* [Task]: For the data below, say how many lines contain "none". Only the number should be given.
◆ ◆ ◆ ◆
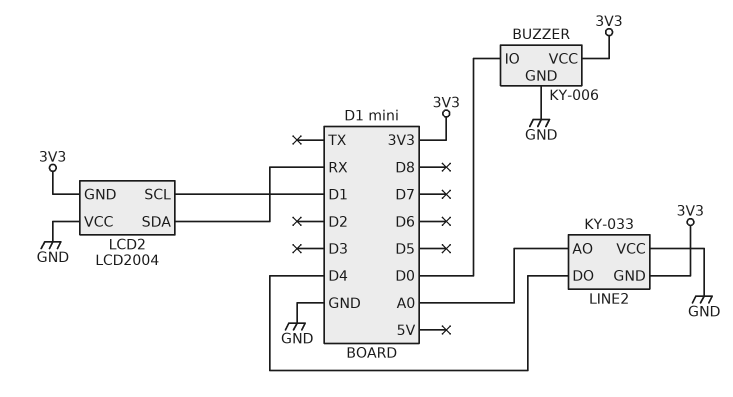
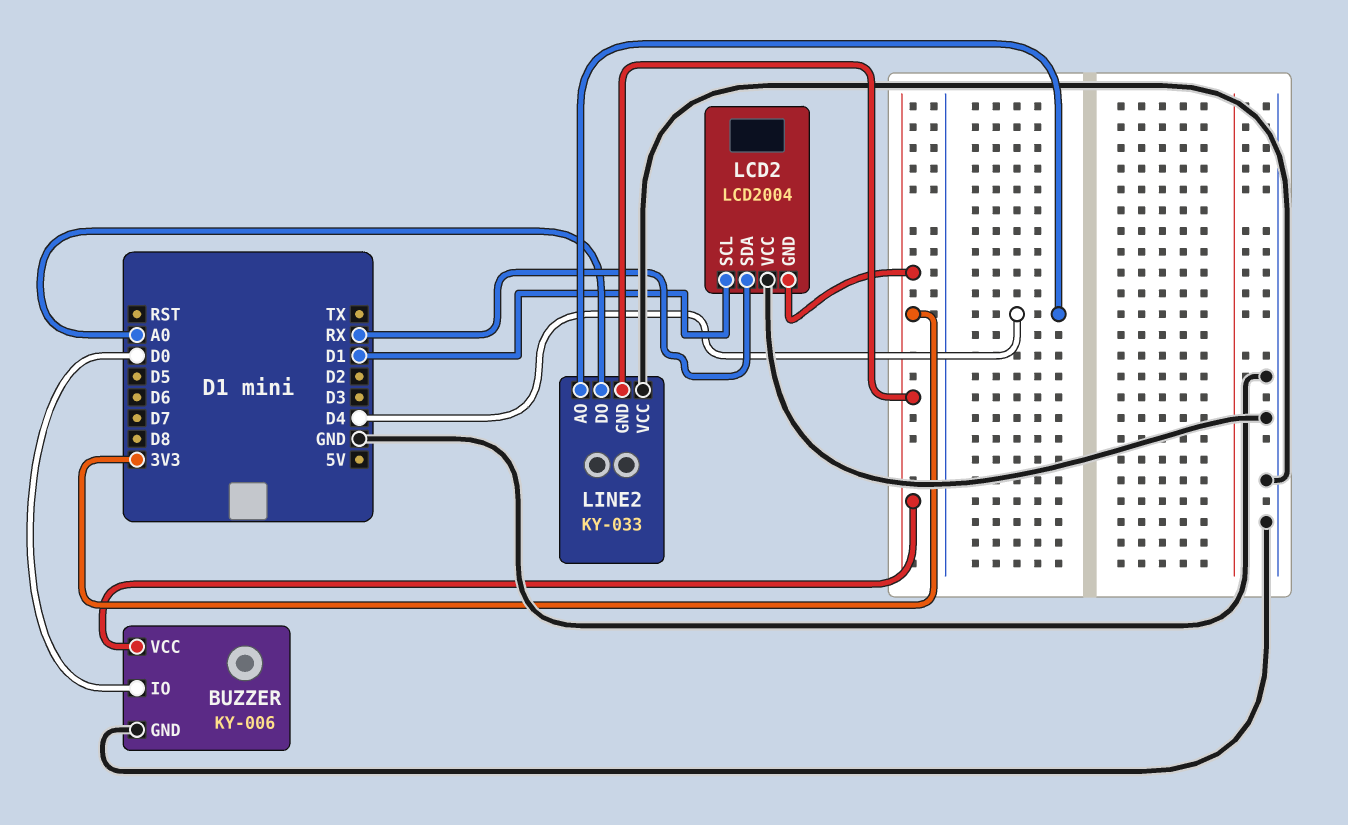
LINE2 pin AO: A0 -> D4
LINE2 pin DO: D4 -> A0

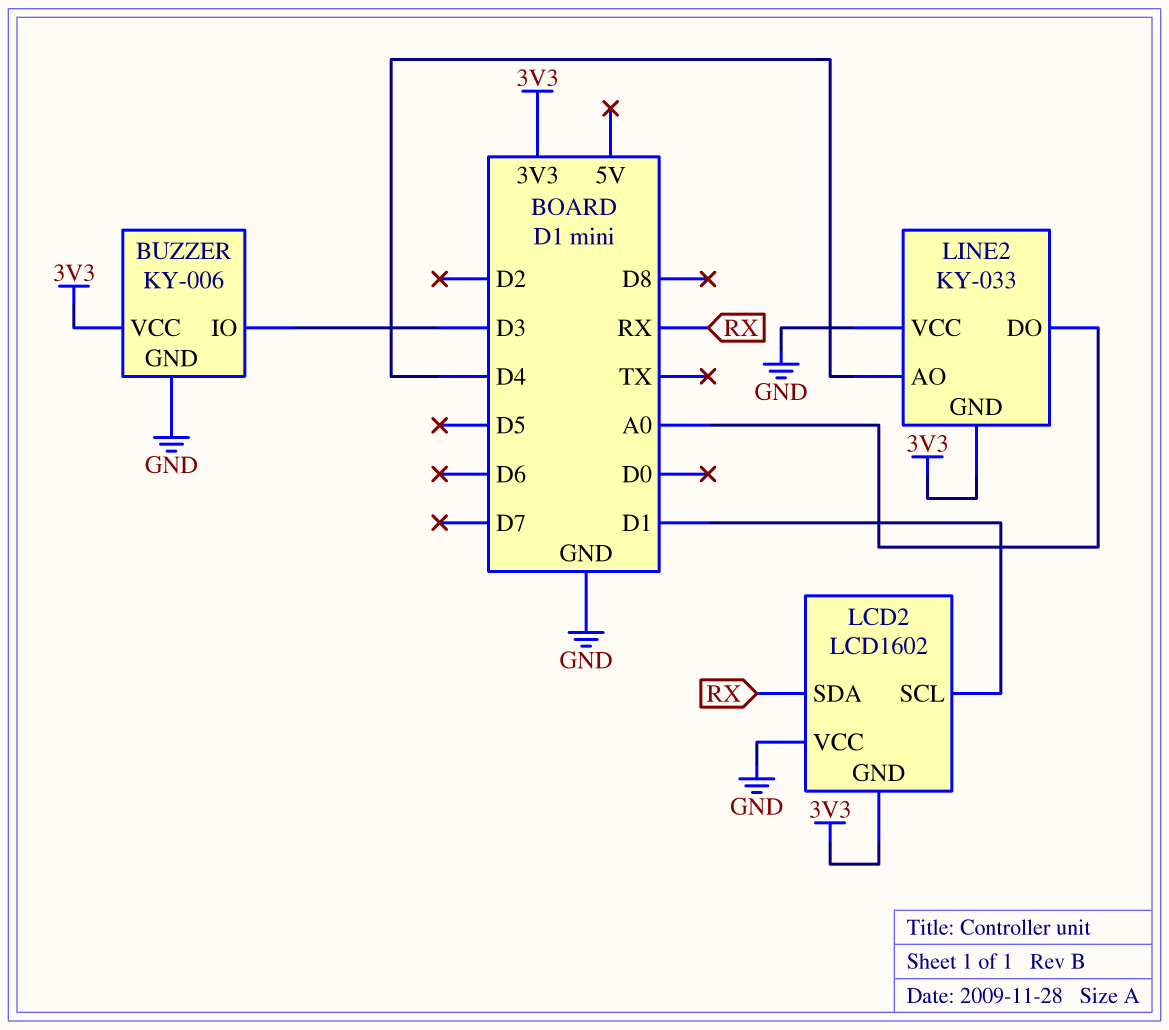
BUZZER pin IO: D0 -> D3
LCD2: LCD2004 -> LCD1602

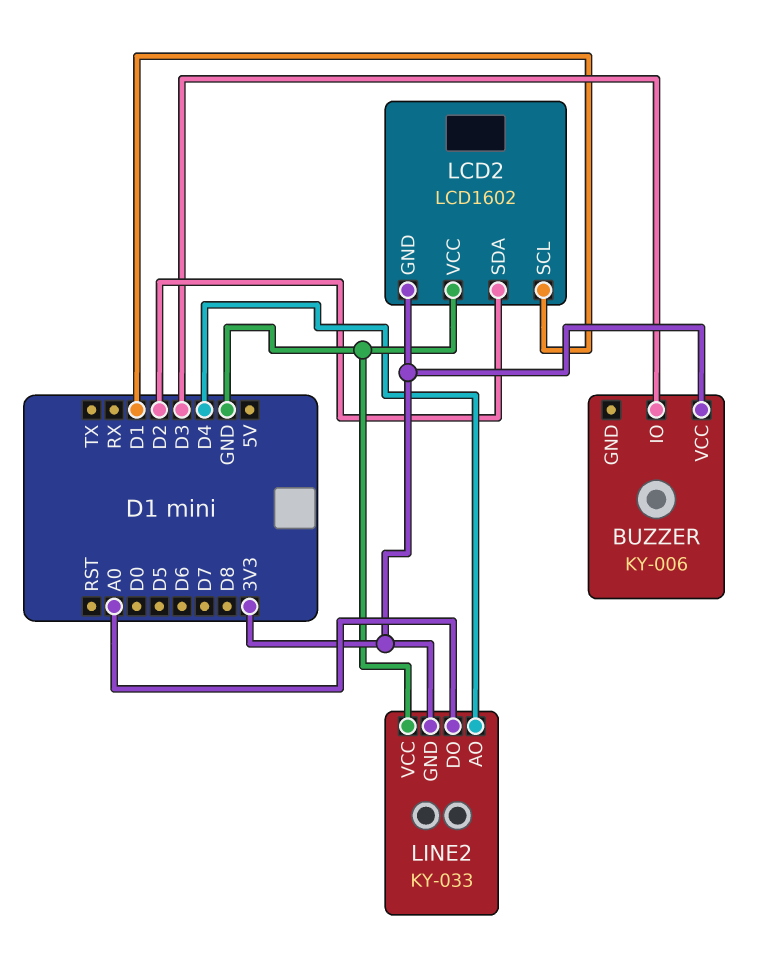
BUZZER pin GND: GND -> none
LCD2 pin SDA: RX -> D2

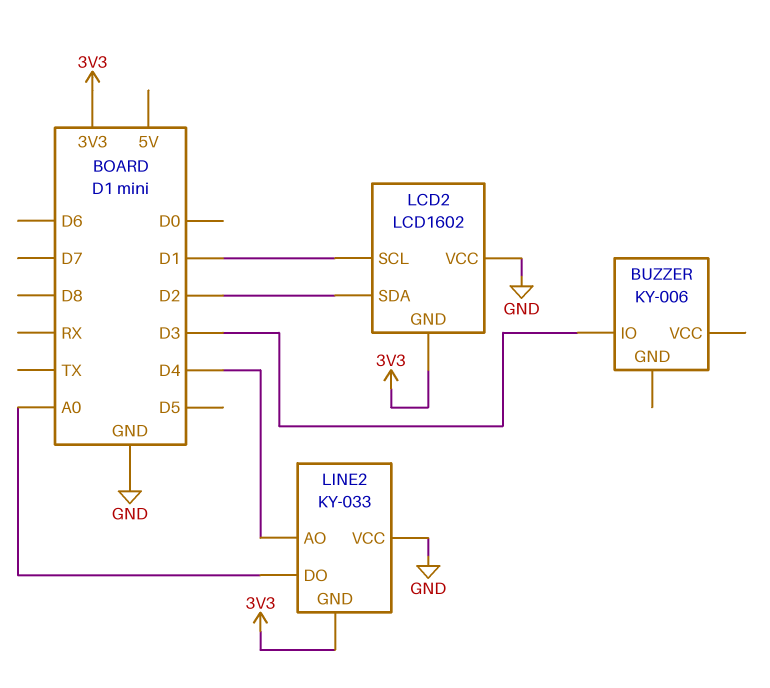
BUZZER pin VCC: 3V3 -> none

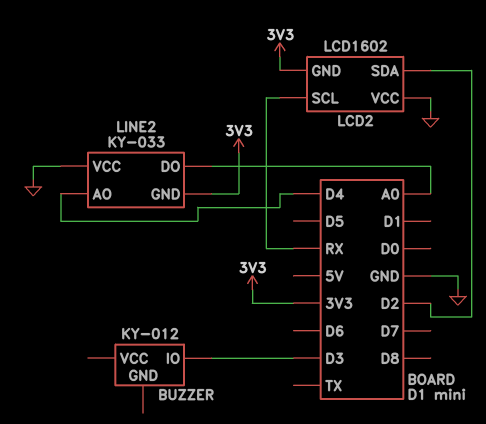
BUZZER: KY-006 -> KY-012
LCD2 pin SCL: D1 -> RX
◆ ◆ ◆ ◆
* [Result below]: 2